**What the task requires**.
Reproduce all the data exactly, without pictures.

(Before-and-after object listings)
■ ■ ■ ■

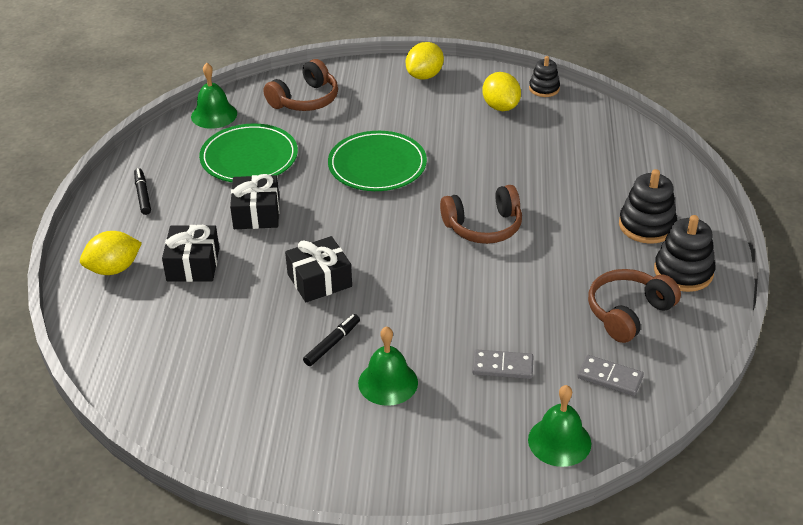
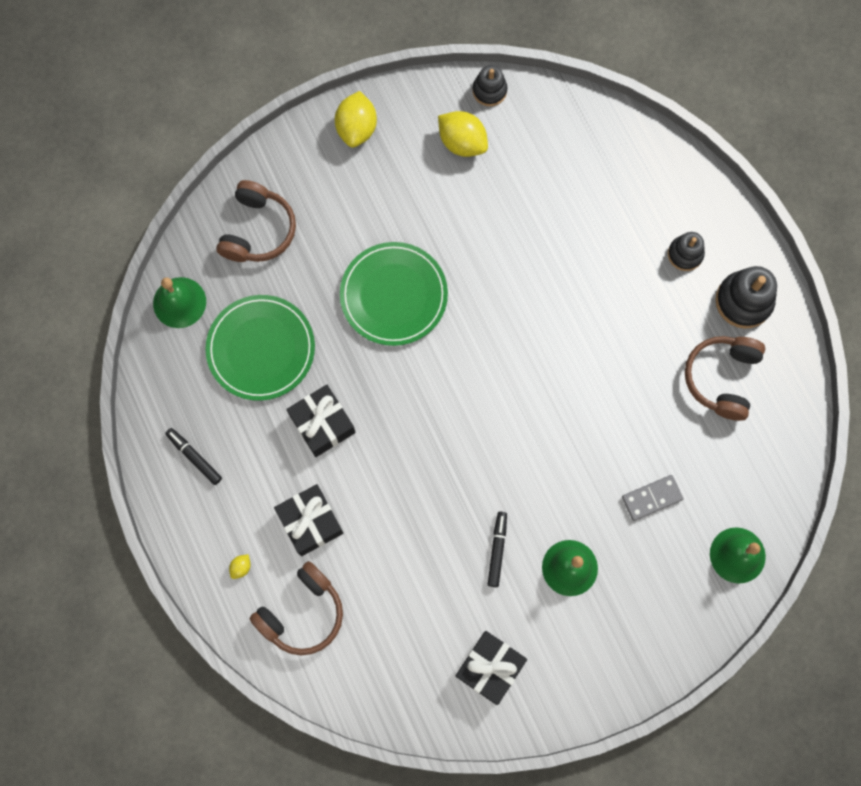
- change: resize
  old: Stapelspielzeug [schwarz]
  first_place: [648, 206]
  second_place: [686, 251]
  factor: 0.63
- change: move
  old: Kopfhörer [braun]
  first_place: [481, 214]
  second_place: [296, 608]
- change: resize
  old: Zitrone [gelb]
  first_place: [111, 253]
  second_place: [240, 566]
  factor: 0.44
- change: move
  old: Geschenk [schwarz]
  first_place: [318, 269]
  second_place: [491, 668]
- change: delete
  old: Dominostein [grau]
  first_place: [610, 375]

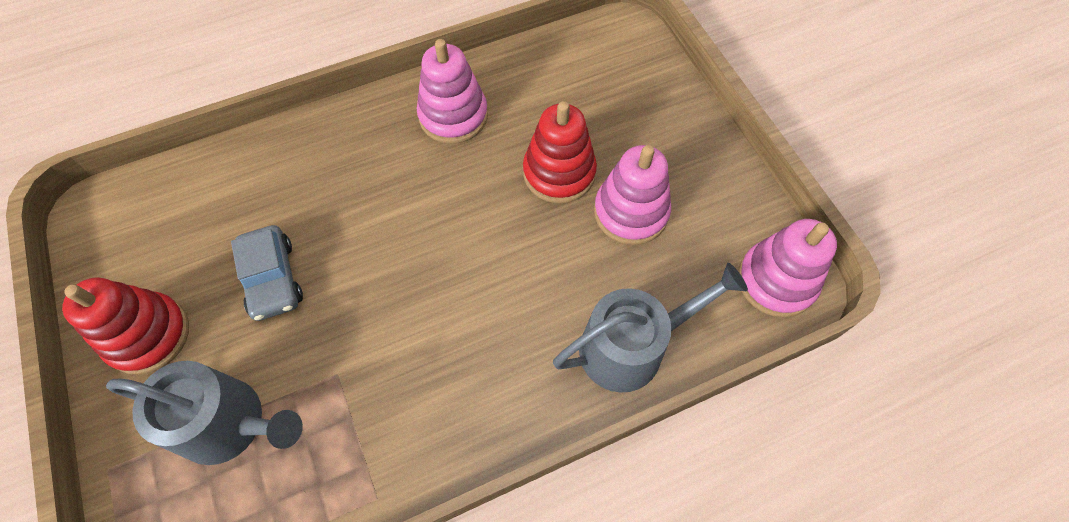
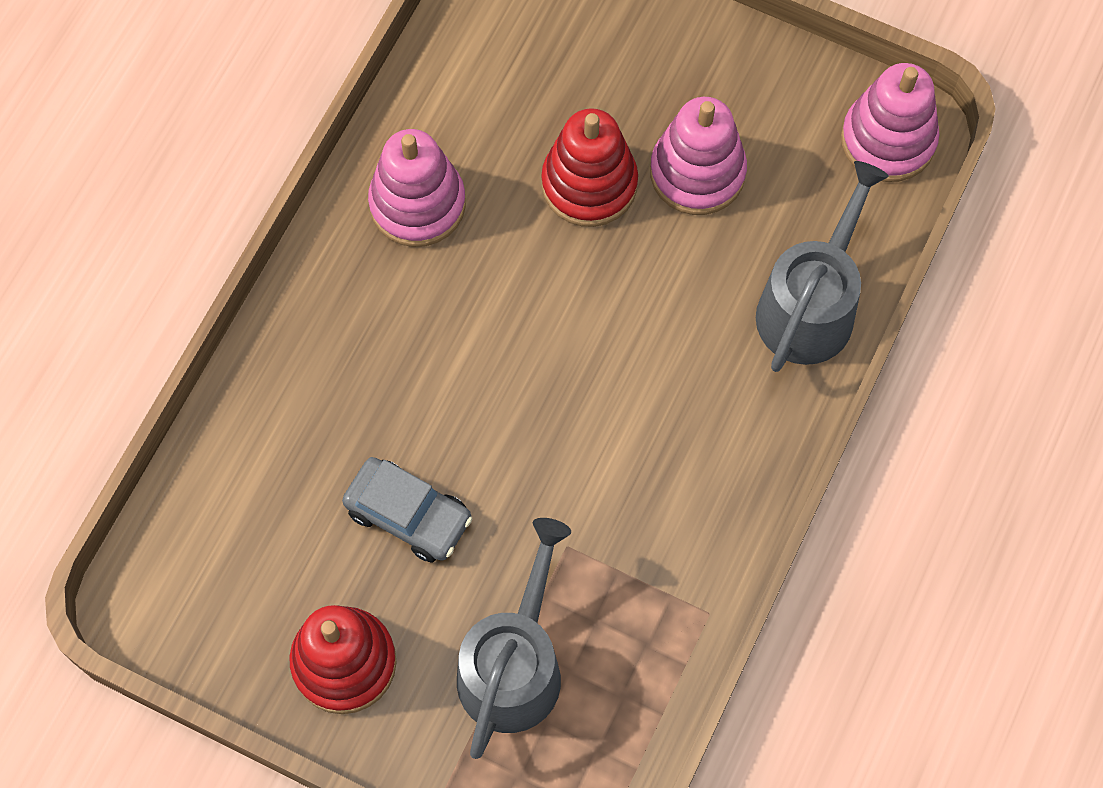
- change: rotate
  old: Gießkanne [grau]
  first_place: [204, 413]
  second_place: [514, 638]
  degrees: -45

■ ■ ■ ■

**Response**.
- change: resize
  old: Stapelspielzeug [schwarz]
  first_place: [648, 206]
  second_place: [686, 251]
  factor: 0.63
- change: move
  old: Kopfhörer [braun]
  first_place: [481, 214]
  second_place: [296, 608]
- change: resize
  old: Zitrone [gelb]
  first_place: [111, 253]
  second_place: [240, 566]
  factor: 0.44
- change: move
  old: Geschenk [schwarz]
  first_place: [318, 269]
  second_place: [491, 668]
- change: delete
  old: Dominostein [grau]
  first_place: [610, 375]

- change: rotate
  old: Gießkanne [grau]
  first_place: [204, 413]
  second_place: [514, 638]
  degrees: -45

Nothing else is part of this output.